## Data extracts

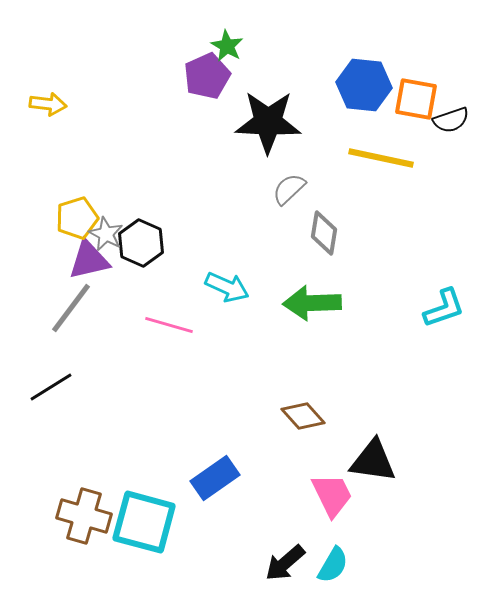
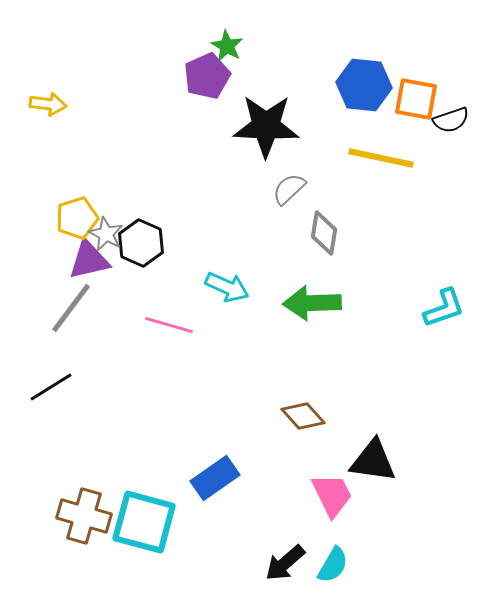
black star: moved 2 px left, 4 px down
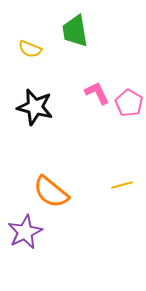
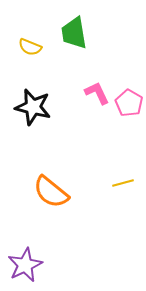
green trapezoid: moved 1 px left, 2 px down
yellow semicircle: moved 2 px up
black star: moved 2 px left
yellow line: moved 1 px right, 2 px up
purple star: moved 33 px down
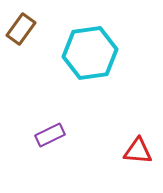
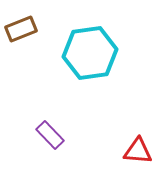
brown rectangle: rotated 32 degrees clockwise
purple rectangle: rotated 72 degrees clockwise
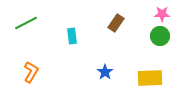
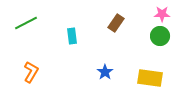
yellow rectangle: rotated 10 degrees clockwise
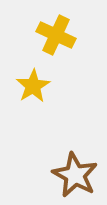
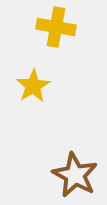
yellow cross: moved 8 px up; rotated 15 degrees counterclockwise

## The task
Output all of the entries verbatim, leaving out any images.

## Task response
black star: moved 2 px left, 4 px down
green trapezoid: moved 1 px left, 2 px down
yellow semicircle: moved 2 px up
black star: moved 2 px left
yellow line: moved 1 px right, 2 px up
purple star: moved 33 px down
brown rectangle: rotated 32 degrees clockwise
purple rectangle: rotated 72 degrees clockwise
yellow rectangle: rotated 10 degrees clockwise
yellow cross: moved 8 px up; rotated 15 degrees counterclockwise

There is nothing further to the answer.